Spatial object tracking data

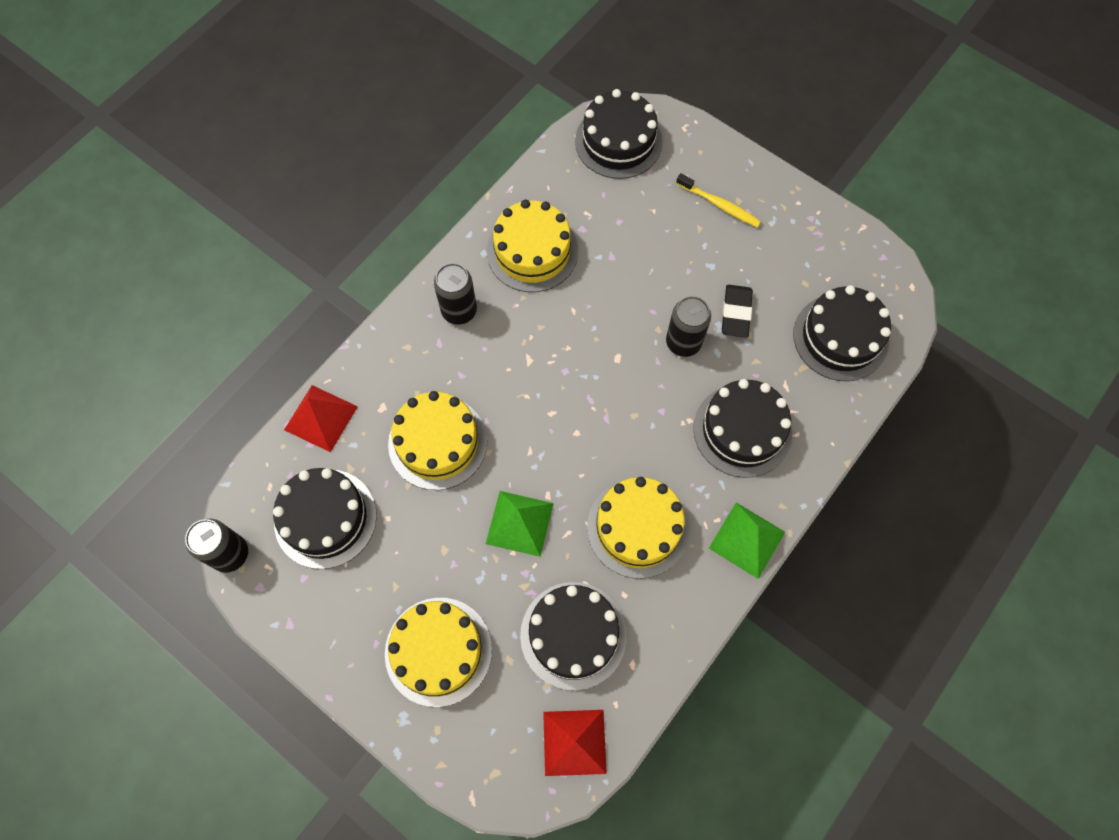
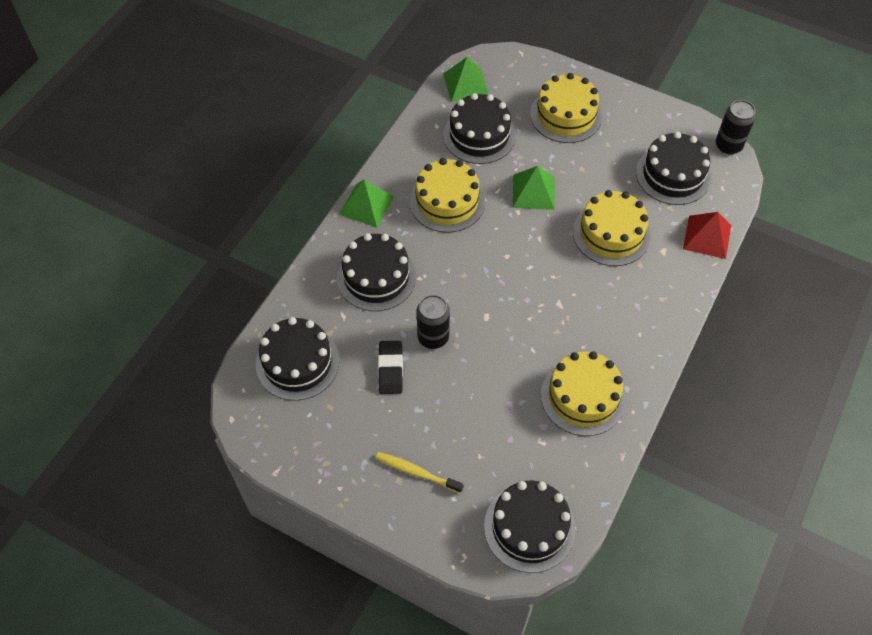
camera: 170 degrees right, 10 degrees down
black can [434,263,477,325] -> none
red pyramid [543,710,607,776] -> green pyramid [443,57,489,102]

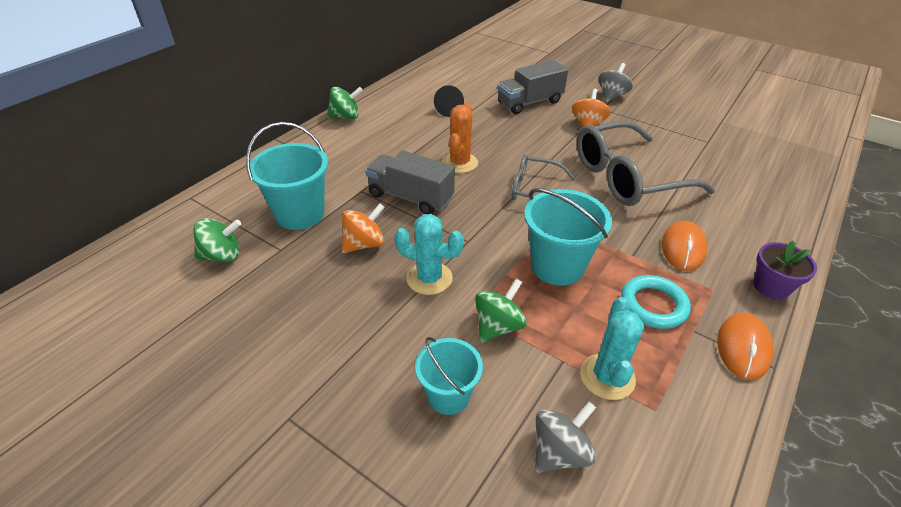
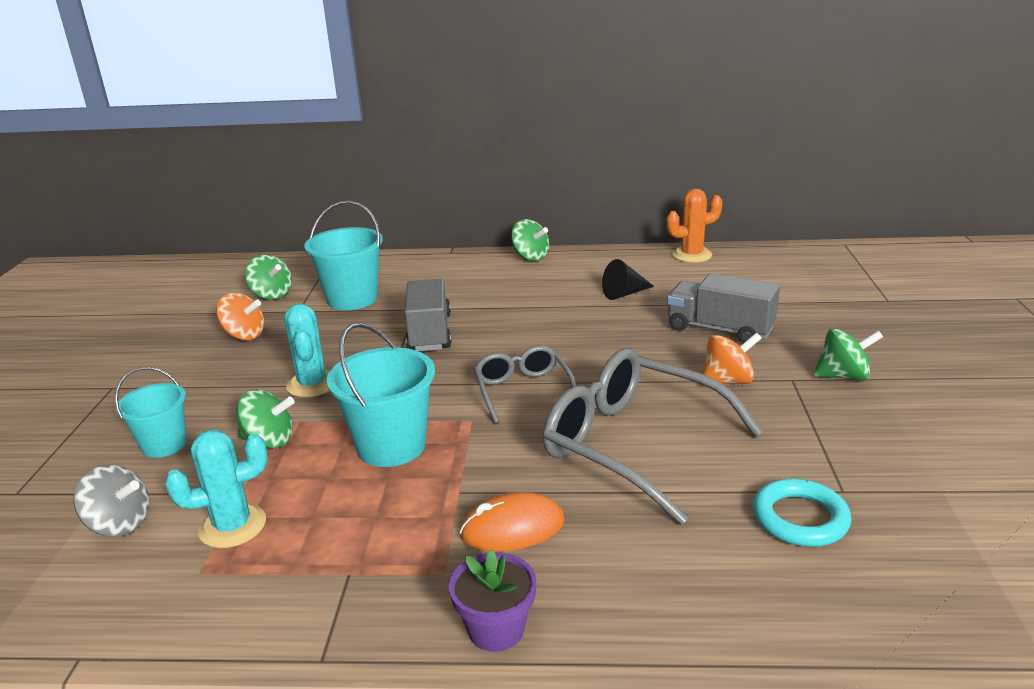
camera: 60 degrees right, 15 degrees down
orange spinning top [342,204,385,253] -> orange spinning top moved to [216,293,264,340]
orange cactus [442,103,478,173] -> orange cactus moved to [666,189,723,263]
grey spinning top [598,63,633,102] -> green spinning top [814,328,883,381]
turquoise ring [621,275,691,329] -> turquoise ring moved to [753,478,851,547]
orange mouse [717,312,774,380] -> none

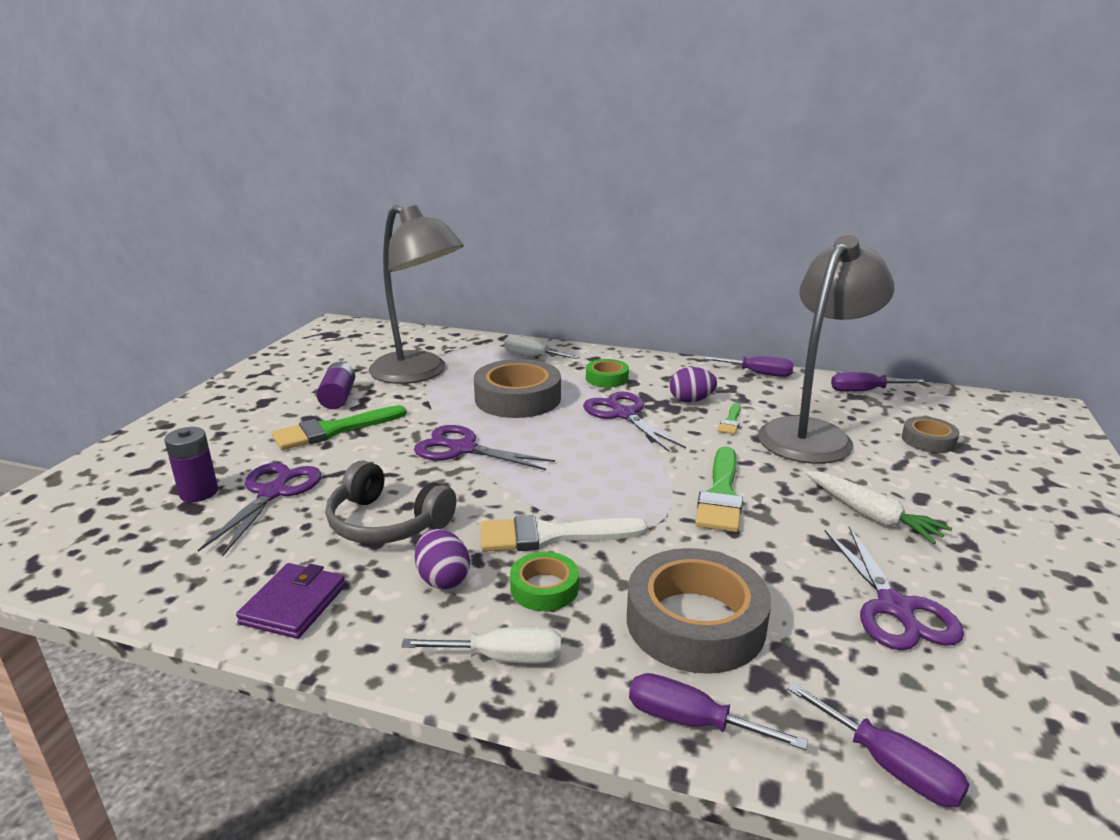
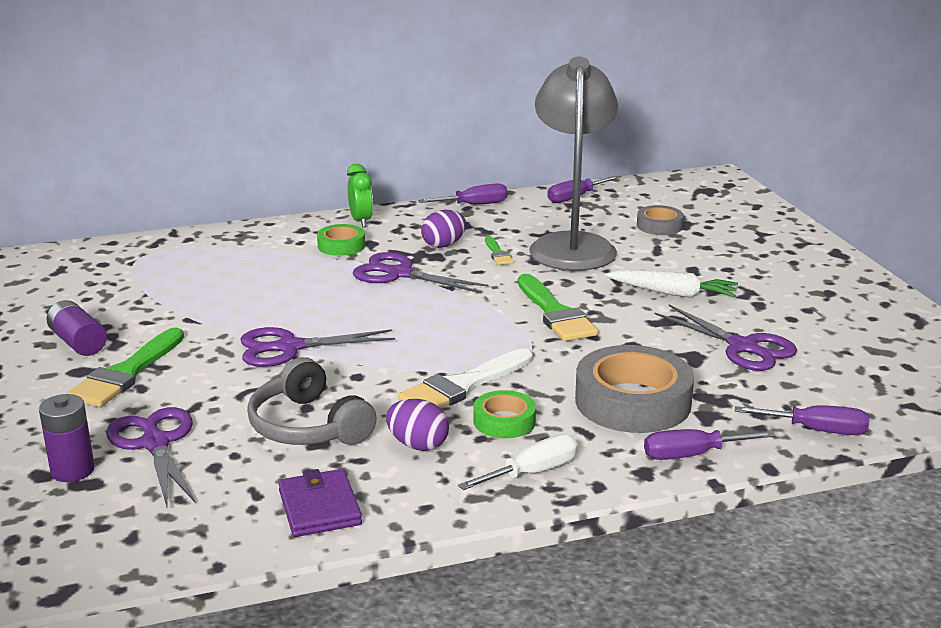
camera: 35 degrees left, 0 degrees up
grey headphones [325,460,456,544] -> grey headphones turned 60 degrees clockwise [247,357,377,445]
grey lamp [369,205,464,384] -> none
grey tape [474,359,561,418] -> none
white screwdriver [504,335,580,359] -> none
none -> green clock [347,164,373,227]

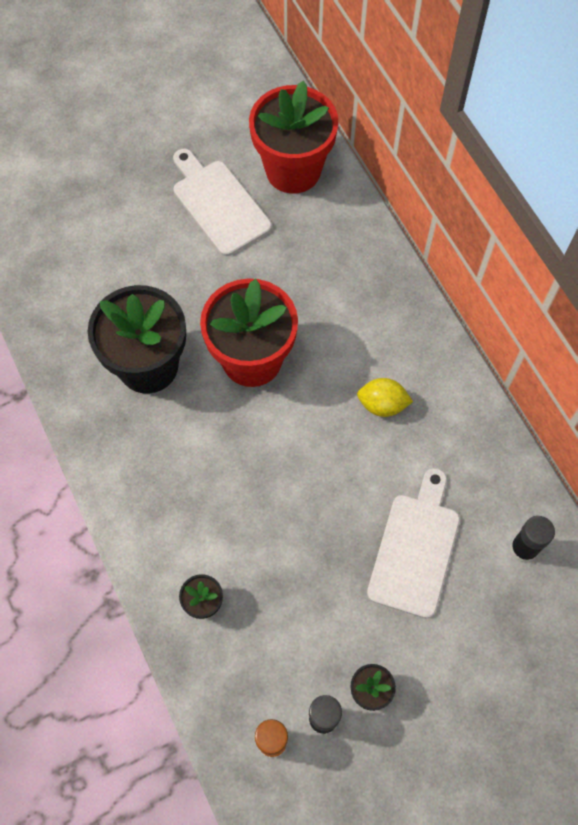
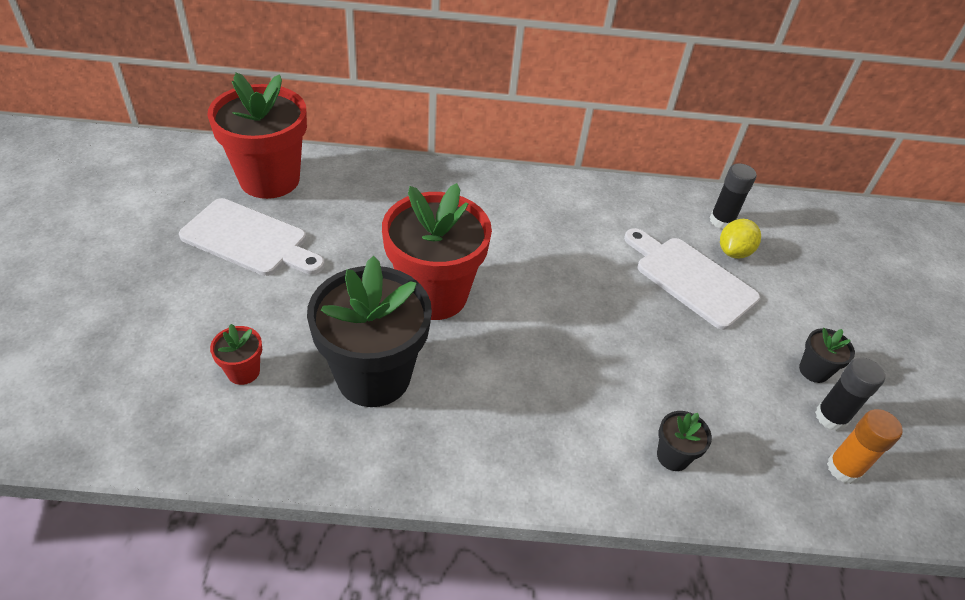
camera: 65 degrees left, 20 degrees down
white cutting board [173,149,272,256] -> white cutting board turned 150 degrees counterclockwise [179,198,325,276]
yellow lemon [357,378,413,417] -> yellow lemon moved to [720,219,761,259]
none -> red flower pot [210,324,262,385]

REQUIRED ACTION » List all lines above in which the string "camera" appears.

ANSWER TO THIS EXERCISE »
camera: 170 degrees right, 10 degrees down
camera: 60 degrees right, 15 degrees down
camera: 35 degrees left, 0 degrees up
camera: 65 degrees left, 20 degrees down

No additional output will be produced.